START DATA SUPPLIED
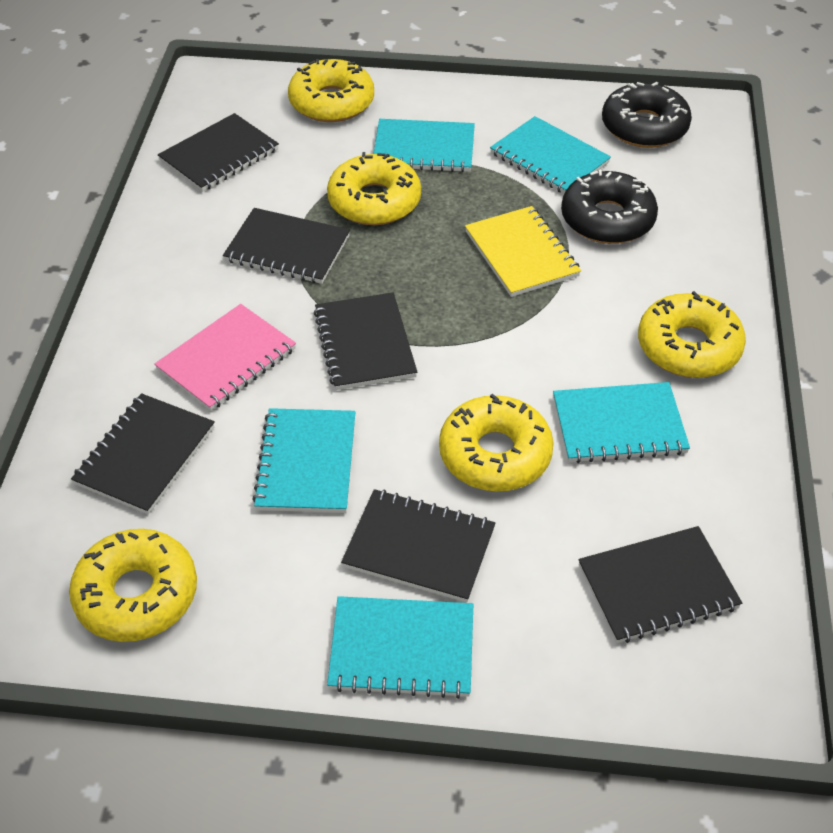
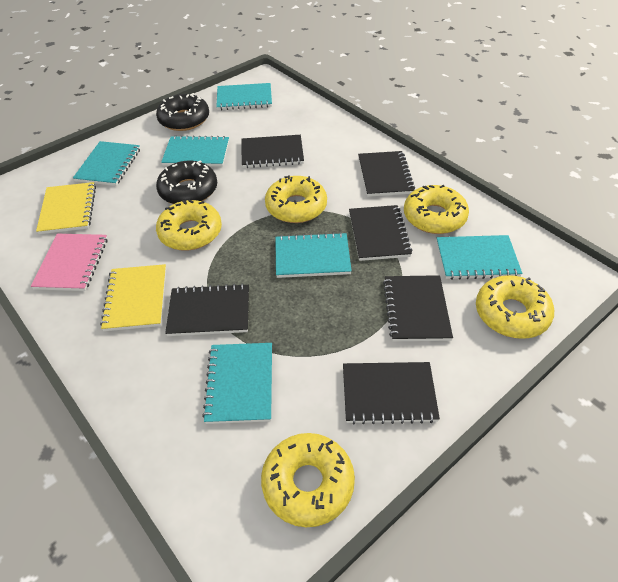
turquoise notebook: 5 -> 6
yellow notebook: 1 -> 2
END DATA SUPPLIED
START DATA SUPPLIED
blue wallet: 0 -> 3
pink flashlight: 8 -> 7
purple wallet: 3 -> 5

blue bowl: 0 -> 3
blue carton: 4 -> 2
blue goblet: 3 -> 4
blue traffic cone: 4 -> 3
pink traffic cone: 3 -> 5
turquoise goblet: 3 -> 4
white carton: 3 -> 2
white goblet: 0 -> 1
END DATA SUPPLIED
START DATA SUPPLIED
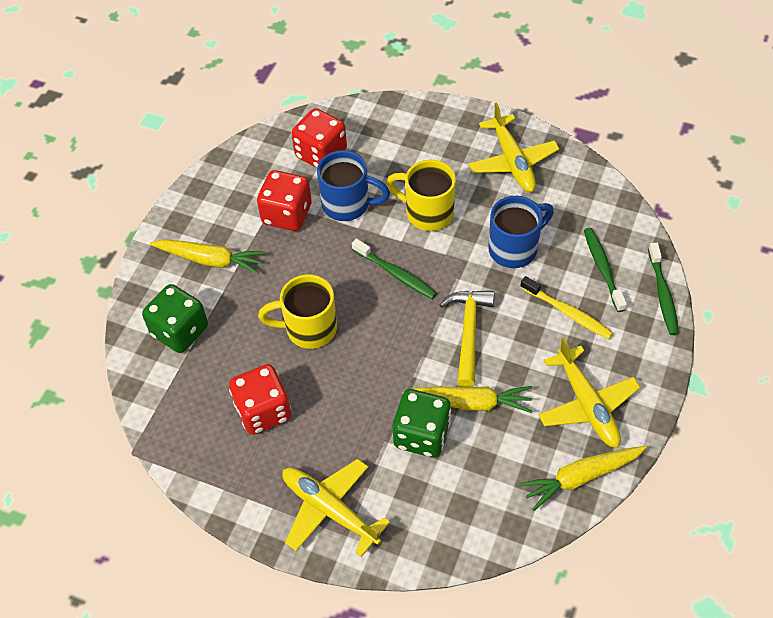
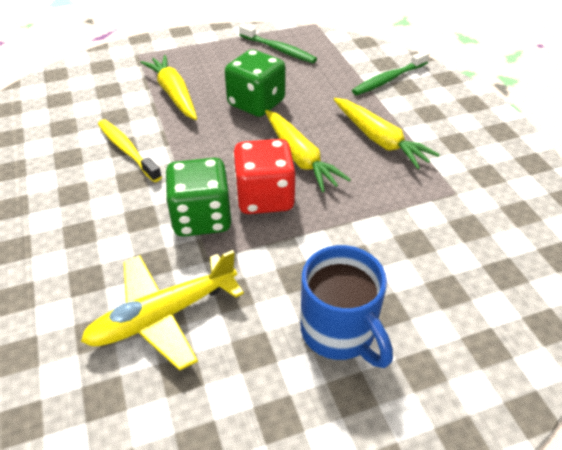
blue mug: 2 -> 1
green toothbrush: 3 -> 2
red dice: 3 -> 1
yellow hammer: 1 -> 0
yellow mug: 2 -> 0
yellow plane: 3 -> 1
END DATA SUPPLIED
## PROBLEM
Find and copy each line above that includes the string "notebook".

## ANSWER TO THE PROBLEM
turquoise notebook: 5 -> 6
yellow notebook: 1 -> 2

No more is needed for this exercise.